Rewrite the items from the start through the line containing "14: (85, 421)", changing "zero-indexed" to "0-indexed" and keeping everything else the same. Leave the pictures out.
+++
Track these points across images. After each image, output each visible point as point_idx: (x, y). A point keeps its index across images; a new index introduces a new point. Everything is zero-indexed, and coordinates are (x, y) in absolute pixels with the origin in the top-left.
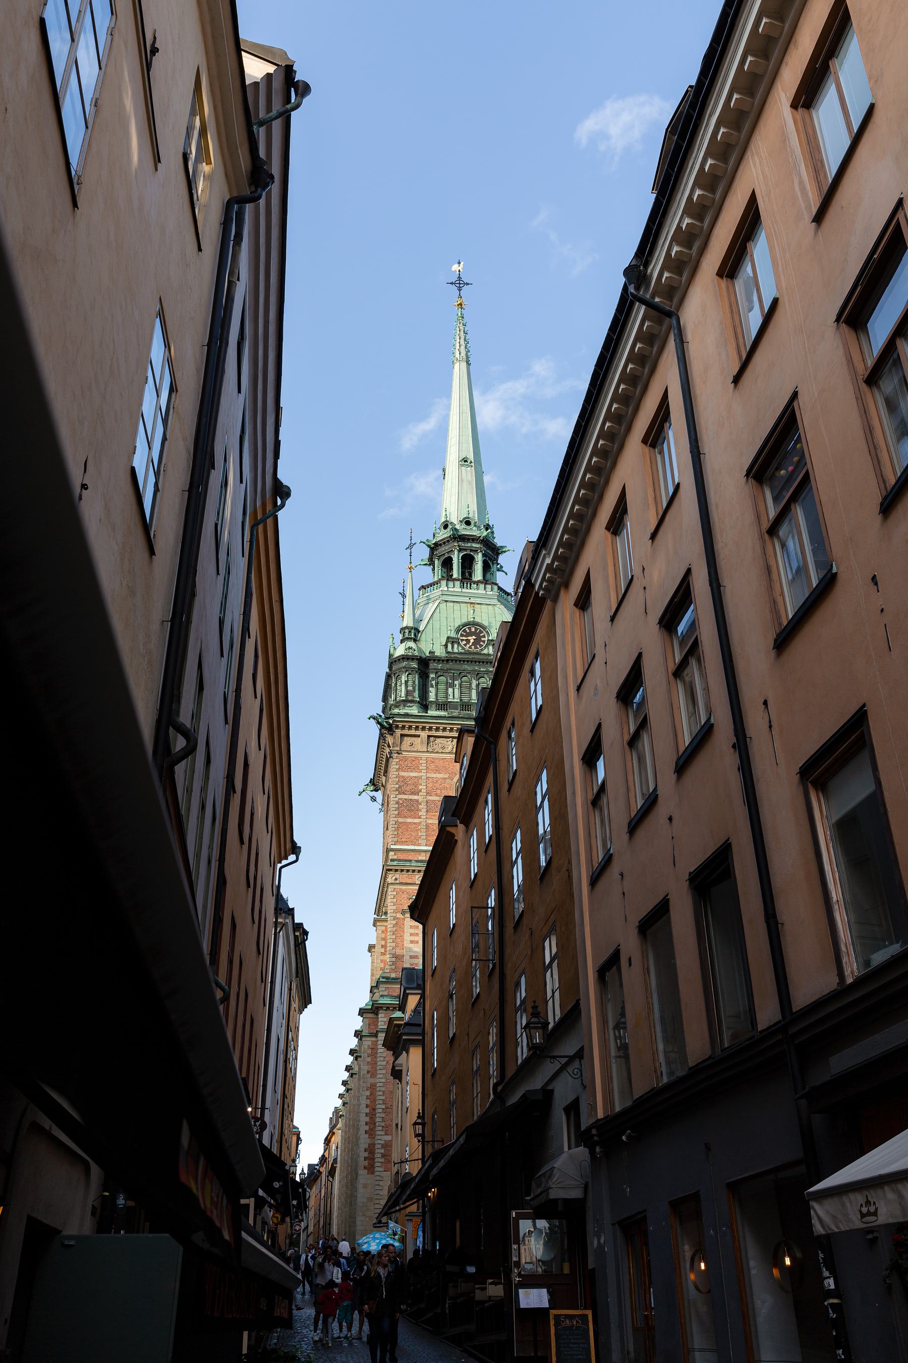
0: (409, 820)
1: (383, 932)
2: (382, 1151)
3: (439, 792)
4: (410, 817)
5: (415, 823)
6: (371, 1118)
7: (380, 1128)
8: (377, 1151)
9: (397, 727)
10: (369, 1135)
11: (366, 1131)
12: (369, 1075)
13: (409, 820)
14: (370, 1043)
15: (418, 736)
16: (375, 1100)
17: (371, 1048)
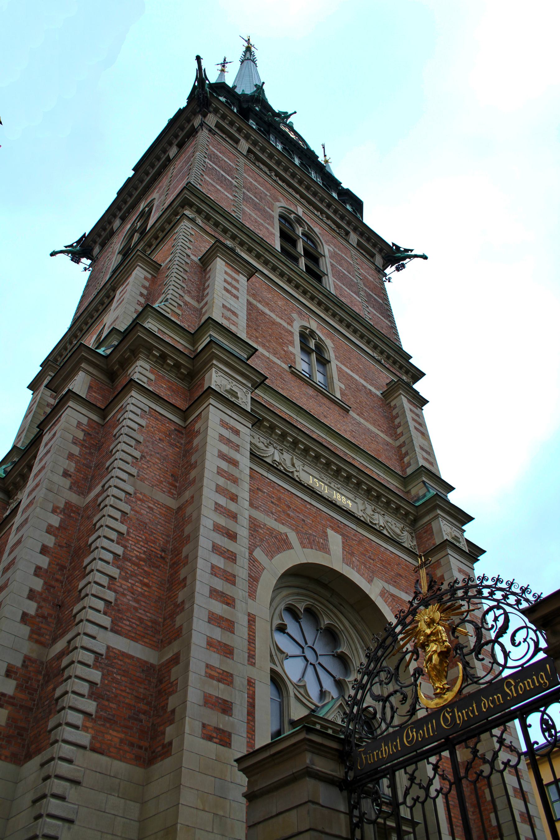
1: (146, 278)
2: (96, 676)
4: (221, 187)
5: (226, 196)
6: (48, 586)
9: (216, 111)
10: (32, 631)
12: (67, 482)
14: (85, 421)
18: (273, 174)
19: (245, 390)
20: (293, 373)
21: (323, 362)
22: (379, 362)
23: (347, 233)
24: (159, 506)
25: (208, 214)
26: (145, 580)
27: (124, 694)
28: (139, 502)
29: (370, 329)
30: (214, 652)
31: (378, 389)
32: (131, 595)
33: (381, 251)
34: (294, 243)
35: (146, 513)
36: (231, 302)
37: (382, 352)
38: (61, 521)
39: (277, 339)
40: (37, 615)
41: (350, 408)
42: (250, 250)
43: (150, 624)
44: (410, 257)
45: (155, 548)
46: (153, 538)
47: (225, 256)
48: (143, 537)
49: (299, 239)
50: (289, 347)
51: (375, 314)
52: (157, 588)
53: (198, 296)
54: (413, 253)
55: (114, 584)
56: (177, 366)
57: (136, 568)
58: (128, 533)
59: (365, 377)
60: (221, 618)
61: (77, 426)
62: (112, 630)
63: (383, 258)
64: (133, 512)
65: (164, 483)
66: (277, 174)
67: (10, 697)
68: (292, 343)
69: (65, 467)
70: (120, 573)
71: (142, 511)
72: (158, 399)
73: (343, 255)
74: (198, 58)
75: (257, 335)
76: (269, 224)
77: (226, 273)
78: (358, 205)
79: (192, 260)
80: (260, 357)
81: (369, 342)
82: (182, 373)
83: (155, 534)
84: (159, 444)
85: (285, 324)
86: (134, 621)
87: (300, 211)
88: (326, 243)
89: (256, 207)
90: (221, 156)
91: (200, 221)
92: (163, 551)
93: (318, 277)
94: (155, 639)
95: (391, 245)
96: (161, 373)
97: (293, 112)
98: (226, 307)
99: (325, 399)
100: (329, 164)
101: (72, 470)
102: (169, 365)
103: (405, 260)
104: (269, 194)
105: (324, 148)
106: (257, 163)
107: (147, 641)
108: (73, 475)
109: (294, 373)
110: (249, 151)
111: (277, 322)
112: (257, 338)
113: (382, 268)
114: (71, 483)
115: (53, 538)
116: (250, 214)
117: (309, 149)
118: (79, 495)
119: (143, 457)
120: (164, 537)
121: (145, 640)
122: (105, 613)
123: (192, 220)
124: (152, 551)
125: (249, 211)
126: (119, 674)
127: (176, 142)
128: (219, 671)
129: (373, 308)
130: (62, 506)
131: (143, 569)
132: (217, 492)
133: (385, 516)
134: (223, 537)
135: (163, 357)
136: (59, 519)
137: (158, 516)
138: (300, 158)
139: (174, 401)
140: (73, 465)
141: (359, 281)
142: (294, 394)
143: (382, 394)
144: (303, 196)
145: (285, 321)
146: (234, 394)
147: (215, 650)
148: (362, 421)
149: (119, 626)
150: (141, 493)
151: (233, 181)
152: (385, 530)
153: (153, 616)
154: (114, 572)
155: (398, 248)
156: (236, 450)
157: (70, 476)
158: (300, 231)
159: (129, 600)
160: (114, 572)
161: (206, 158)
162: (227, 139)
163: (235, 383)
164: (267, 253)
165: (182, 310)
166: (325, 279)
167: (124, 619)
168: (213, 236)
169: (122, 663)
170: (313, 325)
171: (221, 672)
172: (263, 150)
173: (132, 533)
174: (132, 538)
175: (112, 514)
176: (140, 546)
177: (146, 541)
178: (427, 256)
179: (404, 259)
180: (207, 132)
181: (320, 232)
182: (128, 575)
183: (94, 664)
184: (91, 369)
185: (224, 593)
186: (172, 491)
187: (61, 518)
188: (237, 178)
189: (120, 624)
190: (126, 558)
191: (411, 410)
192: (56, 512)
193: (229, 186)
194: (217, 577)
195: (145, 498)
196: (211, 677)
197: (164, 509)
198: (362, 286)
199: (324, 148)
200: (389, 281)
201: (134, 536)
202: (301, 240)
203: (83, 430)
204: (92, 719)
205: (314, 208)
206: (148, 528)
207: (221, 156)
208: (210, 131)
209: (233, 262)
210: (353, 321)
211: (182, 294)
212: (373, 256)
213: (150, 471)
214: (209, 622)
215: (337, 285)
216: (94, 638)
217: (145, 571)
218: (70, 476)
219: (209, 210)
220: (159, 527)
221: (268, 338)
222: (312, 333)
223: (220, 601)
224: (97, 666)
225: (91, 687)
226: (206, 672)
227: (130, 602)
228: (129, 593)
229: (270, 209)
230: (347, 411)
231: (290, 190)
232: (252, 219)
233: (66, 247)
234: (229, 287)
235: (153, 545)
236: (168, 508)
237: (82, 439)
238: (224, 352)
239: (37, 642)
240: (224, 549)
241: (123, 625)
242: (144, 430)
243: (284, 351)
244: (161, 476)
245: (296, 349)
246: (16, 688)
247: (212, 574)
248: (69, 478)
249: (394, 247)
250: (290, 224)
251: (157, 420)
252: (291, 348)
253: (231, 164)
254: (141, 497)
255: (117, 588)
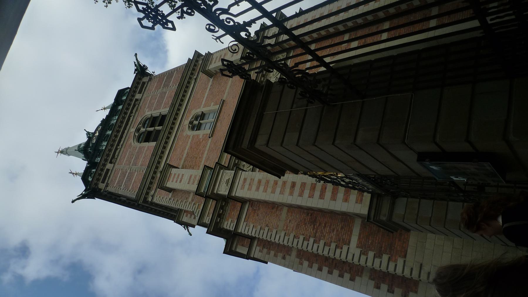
0: (133, 181)
1: (187, 216)
2: (371, 254)
3: (132, 156)
5: (136, 176)
6: (336, 267)
7: (338, 251)
8: (384, 268)
9: (96, 184)
11: (339, 276)
12: (287, 257)
13: (133, 181)
14: (258, 248)
15: (108, 170)
16: (317, 255)
17: (263, 249)
18: (119, 147)
19: (225, 174)
20: (212, 136)
21: (203, 116)
22: (196, 79)
23: (137, 100)
24: (288, 217)
25: (147, 189)
26: (323, 225)
27: (377, 238)
28: (288, 228)
29: (180, 86)
30: (349, 198)
31: (209, 81)
32: (331, 233)
33: (140, 79)
34: (150, 133)
35: (292, 224)
36: (186, 178)
37: (190, 78)
38: (305, 260)
39: (198, 145)
40: (350, 273)
41: (222, 99)
42: (159, 163)
43: (343, 223)
44: (138, 62)
45: (308, 219)
46: (303, 220)
47: (165, 181)
48: (304, 226)
49: (147, 130)
50: (200, 138)
51: (173, 82)
52: (326, 218)
53: (187, 193)
54: (136, 61)
55: (328, 243)
56: (222, 208)
57: (318, 230)
58: (303, 235)
59: (205, 89)
60: (333, 193)
61: (261, 252)
62: (349, 245)
63: (143, 77)
64: (293, 232)
65: (277, 213)
66: (118, 145)
67: (389, 287)
68: (198, 136)
69: (281, 258)
70: (322, 239)
71: (292, 226)
72: (239, 218)
73: (148, 102)
74: (73, 202)
75: (198, 157)
76: (144, 150)
77: (172, 181)
78: (121, 93)
79: (172, 196)
80: (208, 156)
81: (187, 87)
82: (225, 204)
83: (301, 219)
84: (260, 216)
85: (190, 140)
86: (343, 232)
87: (133, 130)
88: (144, 113)
89: (137, 158)
90: (117, 179)
91: (152, 192)
92: (308, 215)
93: (163, 117)
94: (350, 220)
95: (136, 74)
96: (227, 215)
97: (85, 131)
98: (188, 182)
99: (221, 115)
100: (105, 107)
101: (281, 254)
102: (223, 212)
103: (141, 65)
104: (129, 150)
105: (98, 111)
106: (116, 157)
107: (351, 224)
108: (283, 255)
109: (212, 135)
110: (111, 163)
111: (190, 145)
112: (200, 158)
113: (149, 77)
114: (287, 255)
115: (314, 264)
116: (142, 161)
117: (100, 125)
118: (292, 251)
119: (267, 226)
120: (301, 214)
121: (351, 226)
122: (342, 248)
123: (153, 196)
124: (309, 221)
125: (140, 162)
126: (369, 241)
127: (118, 198)
128: (358, 196)
129: (170, 82)
130: (298, 260)
131: (318, 226)
132: (274, 193)
133: (271, 76)
134: (295, 190)
135: (219, 216)
136: (305, 261)
137: (293, 217)
138: (106, 131)
139: (239, 208)
140: (279, 254)
141: (158, 92)
142: (222, 135)
143: (211, 78)
144: (125, 128)
145: (188, 140)
146: (228, 181)
147: (348, 197)
148: (227, 91)
149: (347, 240)
150: (284, 227)
151: (128, 172)
152: (277, 76)
153: (339, 221)
154: (322, 243)
155: (136, 70)
156: (254, 180)
157: (284, 255)
158: (143, 130)
159: (334, 234)
160: (322, 243)
161: (121, 188)
162: (108, 175)
163: (223, 180)
164: (158, 154)
165: (196, 203)
166: (163, 114)
167: (343, 238)
168: (156, 190)
169: (363, 239)
170: (186, 122)
171: (358, 194)
172: (108, 155)
173: (303, 232)
174: (305, 232)
175: (296, 244)
176: (308, 228)
177: (305, 224)
178: (135, 54)
179: (140, 65)
180: (108, 188)
181: (140, 118)
182: (322, 235)
183: (366, 255)
184: (234, 245)
185: (321, 190)
186: (280, 209)
187: (304, 260)
188: (126, 169)
189: (345, 240)
190: (315, 237)
191: (215, 63)
192: (302, 263)
193: (131, 174)
194: (314, 194)
195: (286, 225)
196: (361, 200)
197: (289, 213)
198: (161, 90)
199: (98, 111)
200: (154, 72)
201: (304, 231)
202: (147, 129)
203: (263, 249)
204: (391, 256)
205: (129, 121)
206: (299, 223)
207: (117, 179)
208: (107, 186)
209: (166, 177)
210: (179, 98)
211: (189, 202)
212: (144, 83)
213: (273, 221)
214: (336, 200)
215: (164, 106)
216: (354, 255)
217: (319, 225)
218: (284, 255)
219: (145, 188)
220: (297, 217)
221: (198, 150)
222: (191, 123)
223: (325, 193)
224: (367, 253)
225: (377, 257)
226: (359, 203)
227: (335, 234)
228: (331, 235)
229: (136, 149)
230: (224, 101)
231: (124, 136)
232: (144, 160)
233: (185, 229)
234: (179, 180)
235: (306, 220)
236: (288, 211)
237: (266, 250)
238: (209, 189)
239: (362, 273)
240: (300, 190)
241: (346, 238)
242: (255, 225)
243: (203, 141)
244: (274, 215)
245: (201, 133)
246: (384, 283)
247: (313, 197)
248: (285, 256)
249: (136, 72)
250: (141, 134)
251: (249, 217)
252: (201, 137)
253: (120, 173)
254: (285, 227)
255: (329, 242)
+++
Solution to the exercise:
Track these points across images. After each image, output each visible point as point_idx: (x, y). A point keeps its index across images; a new index introduces a new point. Everything is 0-indexed, and coordinates are (x, y) in absolute pixels with the origin in the top-left.
0: (409, 820)
1: (383, 932)
2: (382, 1151)
3: (439, 792)
4: (410, 817)
5: (415, 823)
6: (371, 1118)
7: (380, 1128)
8: (377, 1151)
9: (397, 727)
10: (369, 1135)
11: (366, 1131)
12: (369, 1075)
13: (409, 820)
14: (370, 1043)
15: (418, 736)
16: (375, 1100)
17: (371, 1048)
1: (146, 278)
2: (96, 676)
4: (221, 187)
5: (226, 196)
6: (48, 586)
9: (216, 111)
10: (32, 631)
12: (67, 482)
14: (85, 421)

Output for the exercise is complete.